- ASSIGNMENT:
Work out how many lines in the data that follows contain "none". Write nothing but the number.

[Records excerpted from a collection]
* * *
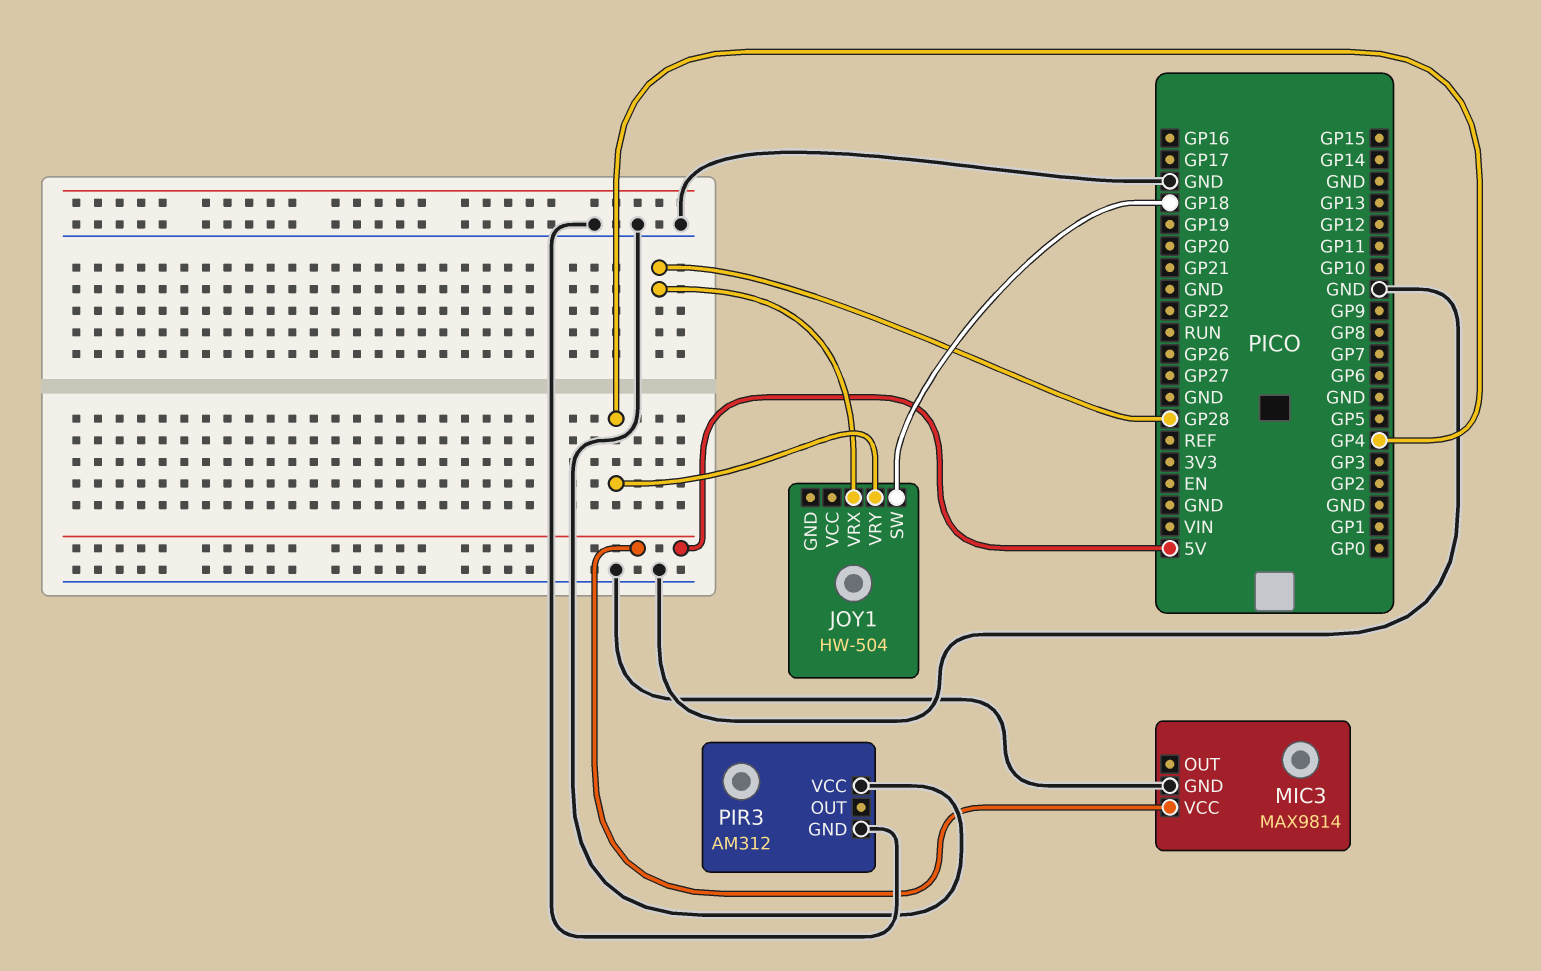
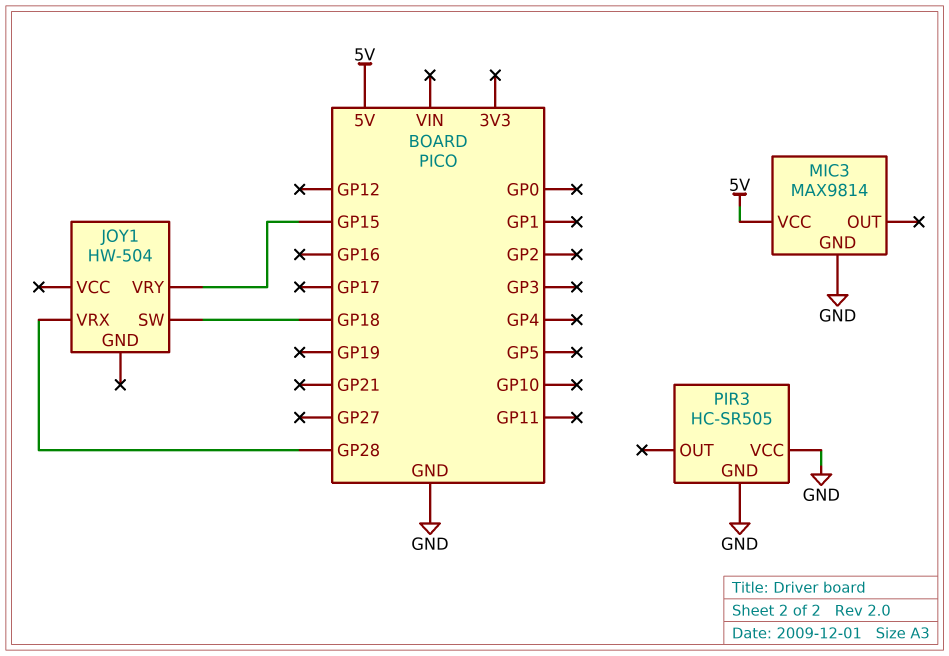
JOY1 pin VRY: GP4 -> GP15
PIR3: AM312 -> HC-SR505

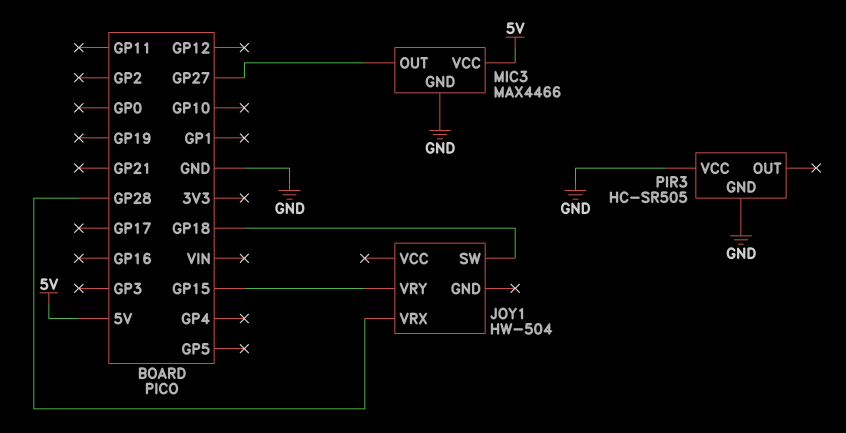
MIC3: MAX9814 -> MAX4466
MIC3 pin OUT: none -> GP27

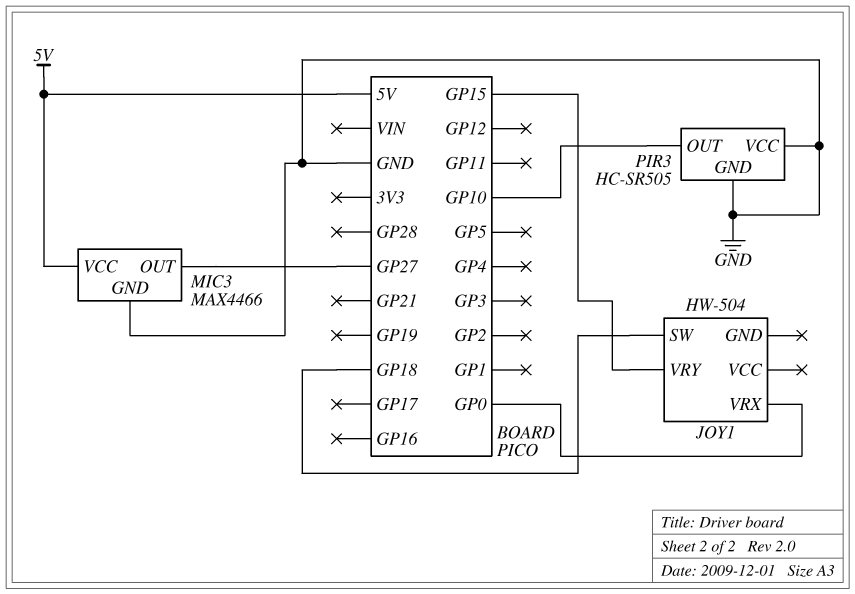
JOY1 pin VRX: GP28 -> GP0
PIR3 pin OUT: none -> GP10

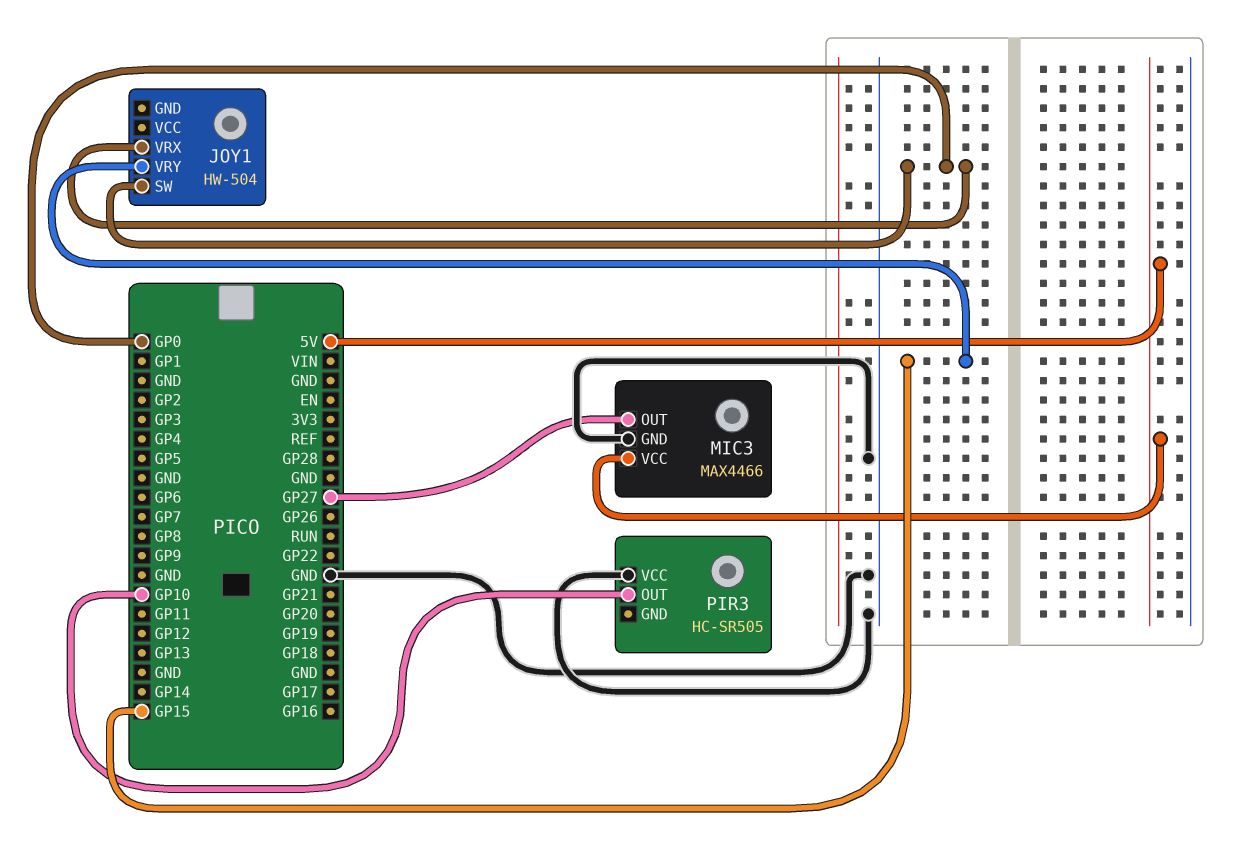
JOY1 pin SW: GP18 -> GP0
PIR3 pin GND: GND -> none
* * *
- EXERCISE RESULT:
3